===== Input data

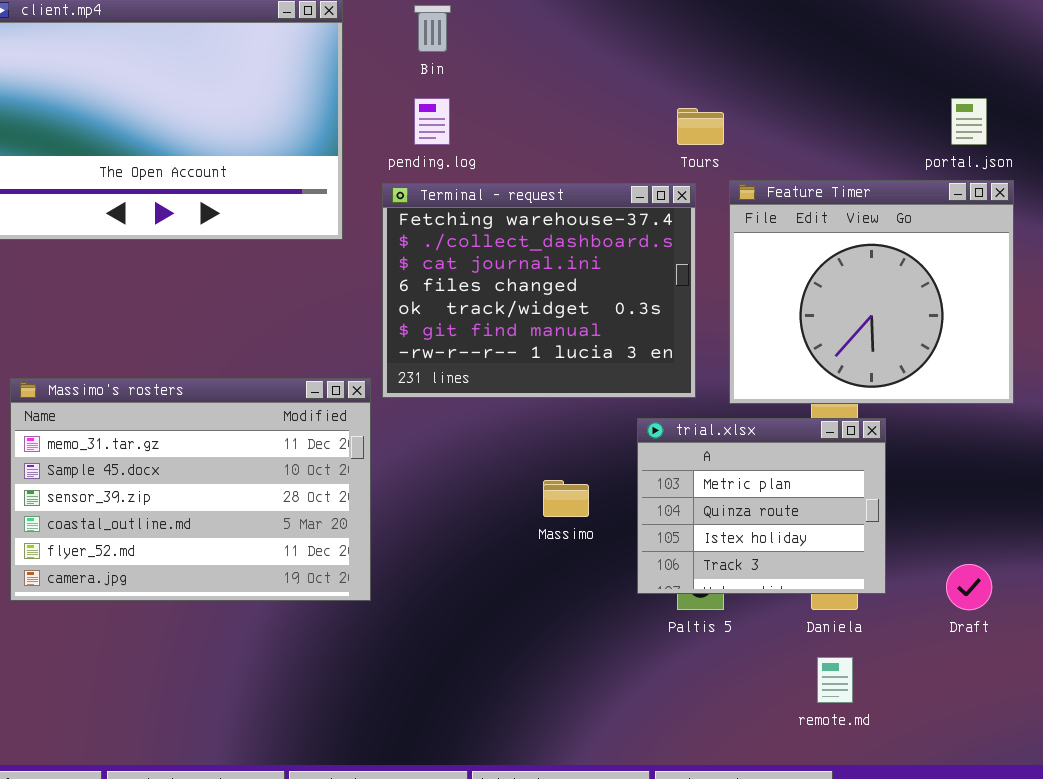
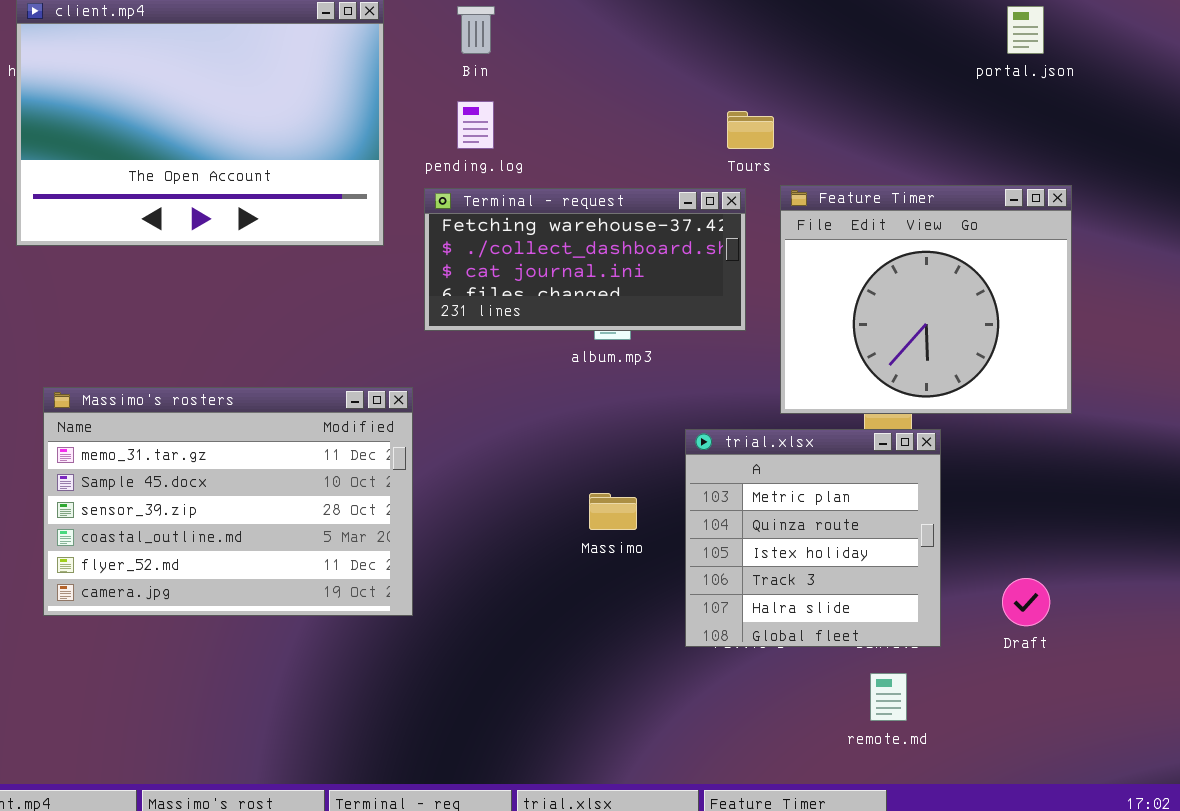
portal.json: [951,98,987,145] -> [1007,6,1044,54], moved
Terminal - request: [382,183,696,398] -> [424,188,746,331], resized
trial.xlsx: [637,418,886,594] -> [685,429,941,647], resized

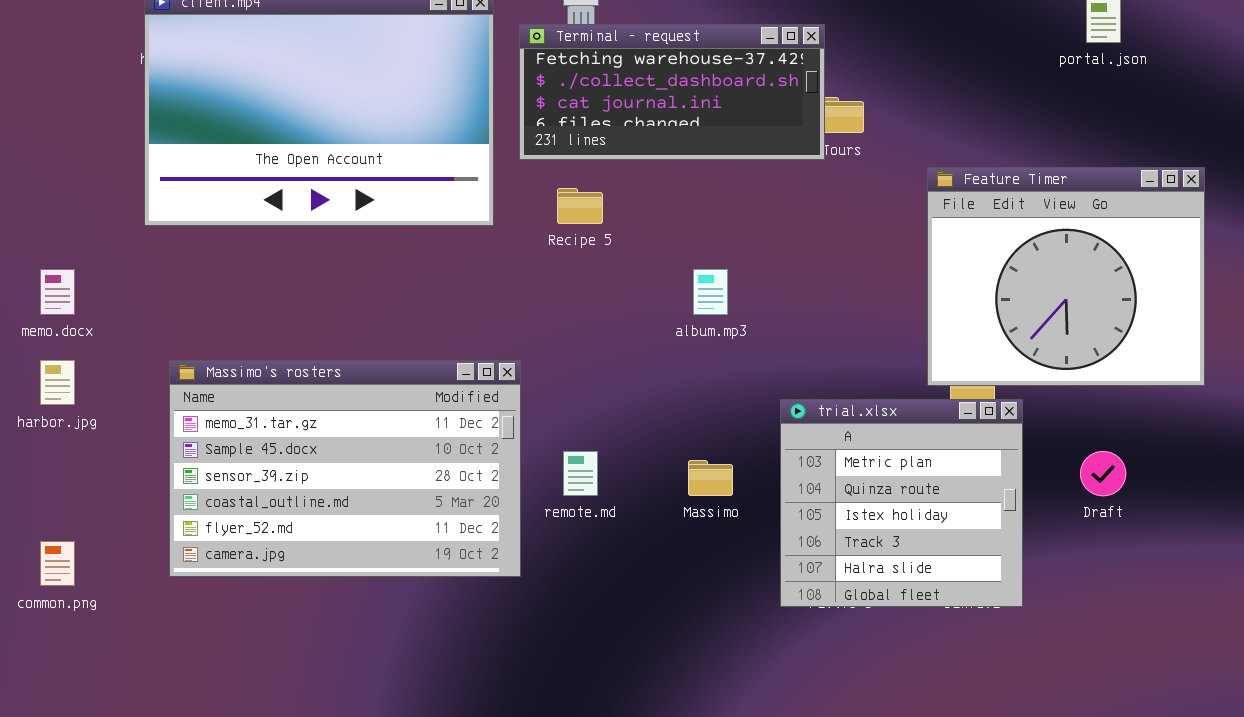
Feature Timer: [780,185,1072,414] -> [927,167,1205,386], moved
Terminal - request: [424,188,746,331] -> [519,24,825,160], moved
Draft: [1002,578,1050,626] -> [1080,451,1126,496], moved
remote.md: [870,673,907,721] -> [563,451,598,496], moved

==========

### Exercise requirements
From the line with "Feature Timer: [780,185,1072,414]" through the last line of the records, set down every line exactly as written and leave out all others.

### Answer to the problem
Feature Timer: [780,185,1072,414] -> [927,167,1205,386], moved
Terminal - request: [424,188,746,331] -> [519,24,825,160], moved
Draft: [1002,578,1050,626] -> [1080,451,1126,496], moved
remote.md: [870,673,907,721] -> [563,451,598,496], moved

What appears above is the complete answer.